- _What is expected_:
All of the data below should be printed again word for word, pictures excluded.

Data items:
•••••

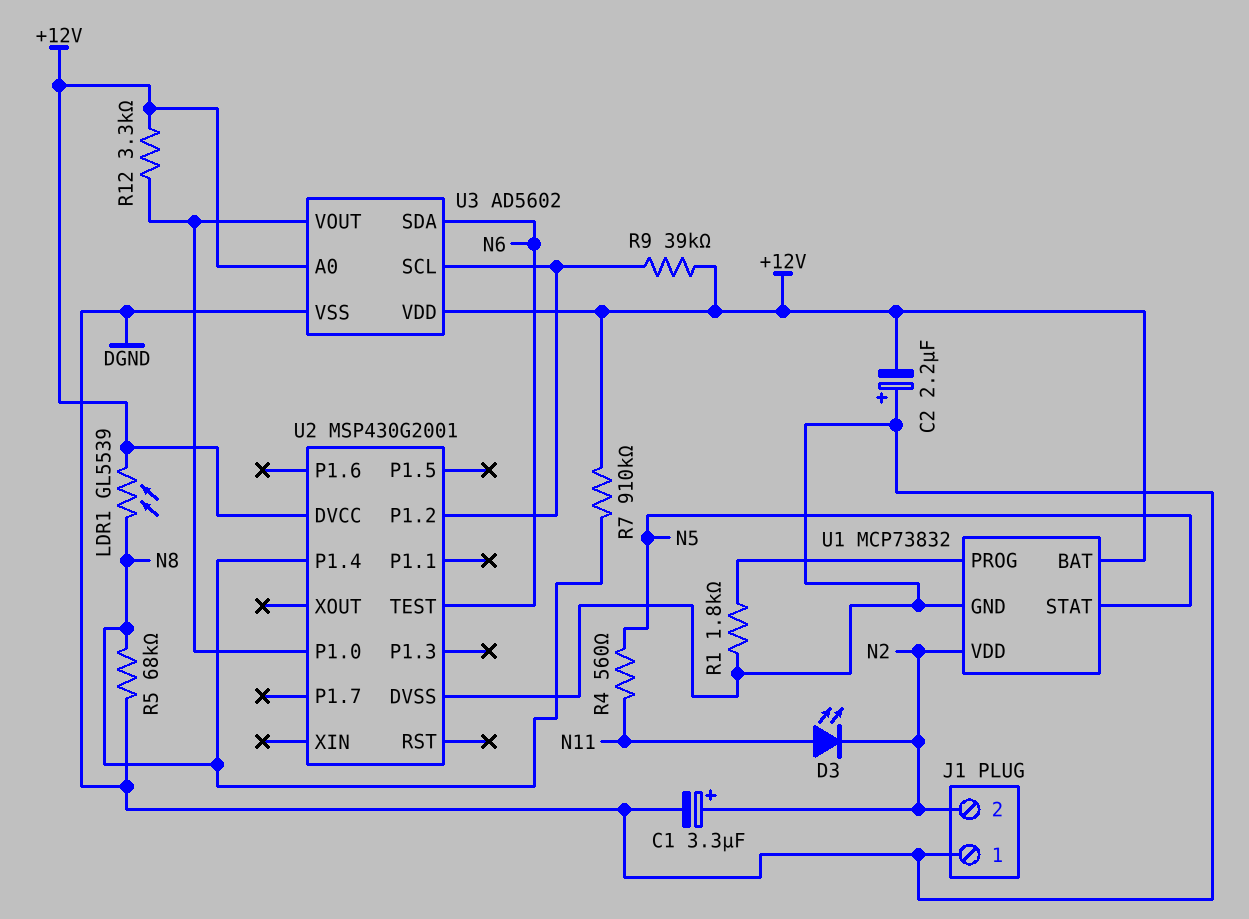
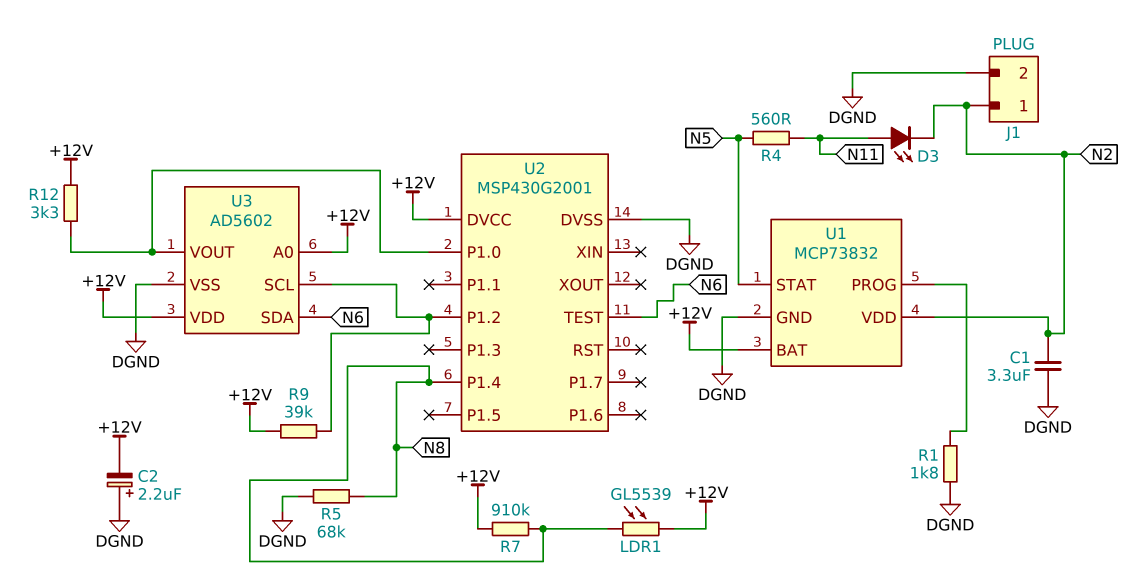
C1: 3.3uF (plus N2, minus DGND) -> 3.3uF (DGND, N2)
J1 pin 1: DGND -> N2
J1 pin 2: N2 -> DGND

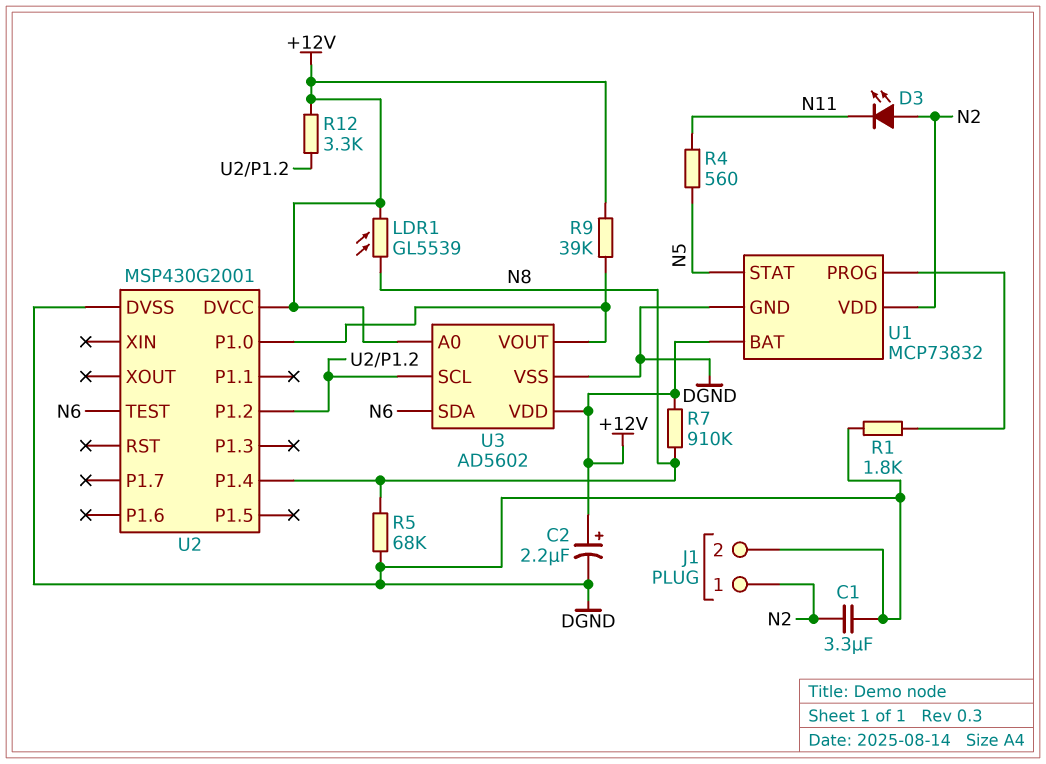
C2: 2.2uF (plus DGND, minus +12V) -> 2.2uF (plus +12V, minus DGND)
D3: LED (A N11, K N2) -> LED (A N2, K N11)
R9: 39k (+12V, U2/P1.2) -> 39k (+12V, U2/P1.0)
R12: 3.3k (+12V, U2/P1.0) -> 3.3k (+12V, U2/P1.2)

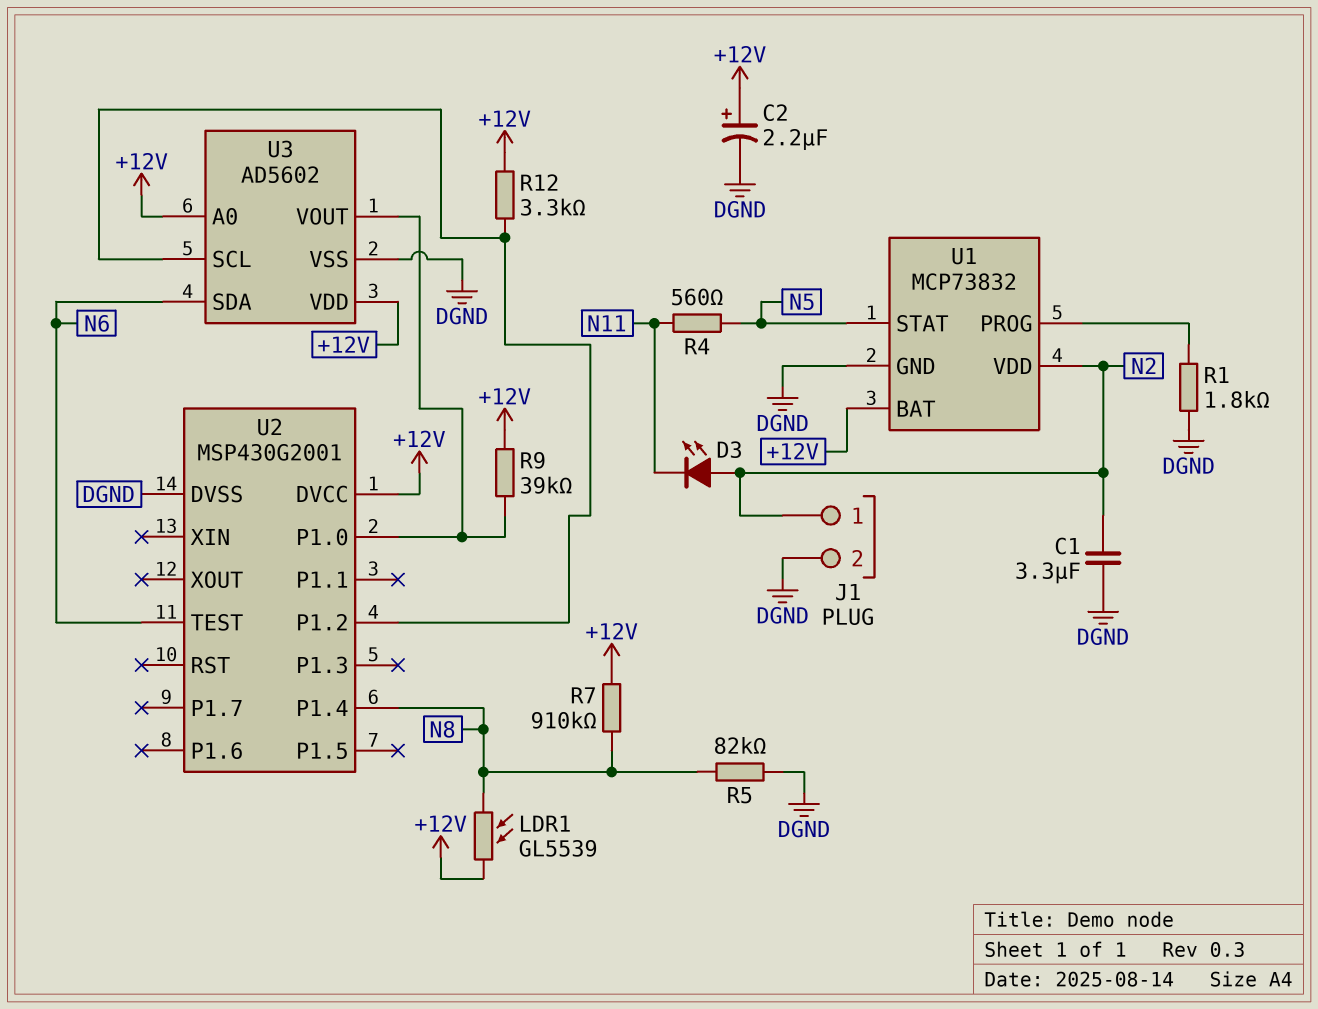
R5: 68k (DGND, N8) -> 82k (DGND, N8)

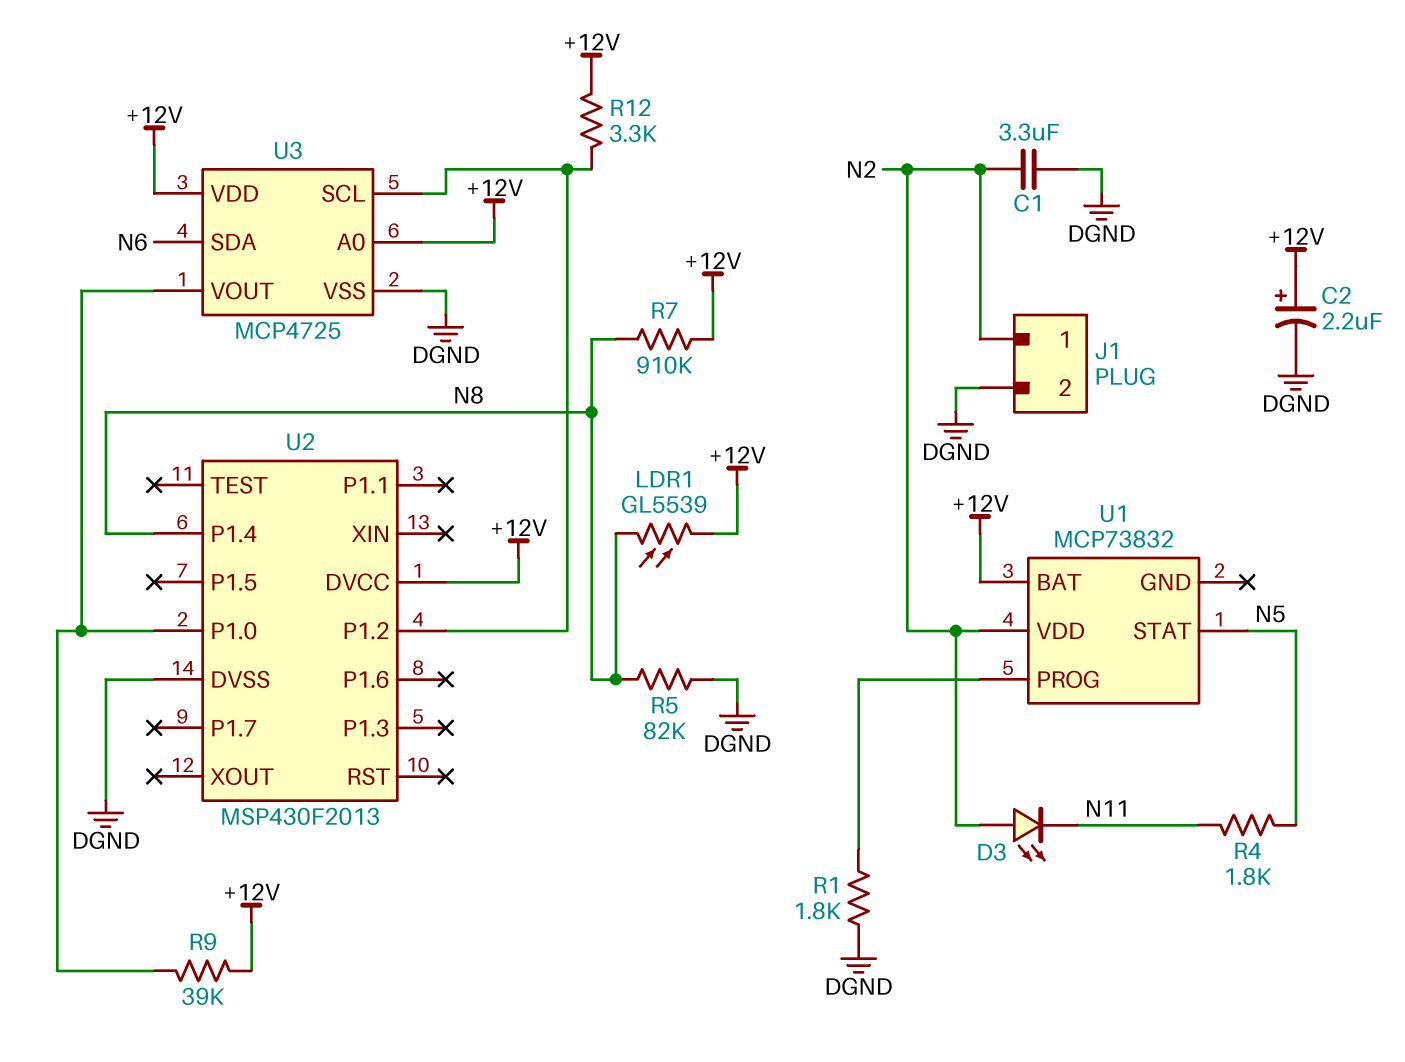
R4: 560 (N5, N11) -> 1.8k (N5, N11)
U1 pin GND: DGND -> none
U2: MSP430G2001 -> MSP430F2013
U2 pin TEST: N6 -> none
U3: AD5602 -> MCP4725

•••••

- _Problem solution_:
C1: 3.3uF (plus N2, minus DGND) -> 3.3uF (DGND, N2)
J1 pin 1: DGND -> N2
J1 pin 2: N2 -> DGND

C2: 2.2uF (plus DGND, minus +12V) -> 2.2uF (plus +12V, minus DGND)
D3: LED (A N11, K N2) -> LED (A N2, K N11)
R9: 39k (+12V, U2/P1.2) -> 39k (+12V, U2/P1.0)
R12: 3.3k (+12V, U2/P1.0) -> 3.3k (+12V, U2/P1.2)

R5: 68k (DGND, N8) -> 82k (DGND, N8)

R4: 560 (N5, N11) -> 1.8k (N5, N11)
U1 pin GND: DGND -> none
U2: MSP430G2001 -> MSP430F2013
U2 pin TEST: N6 -> none
U3: AD5602 -> MCP4725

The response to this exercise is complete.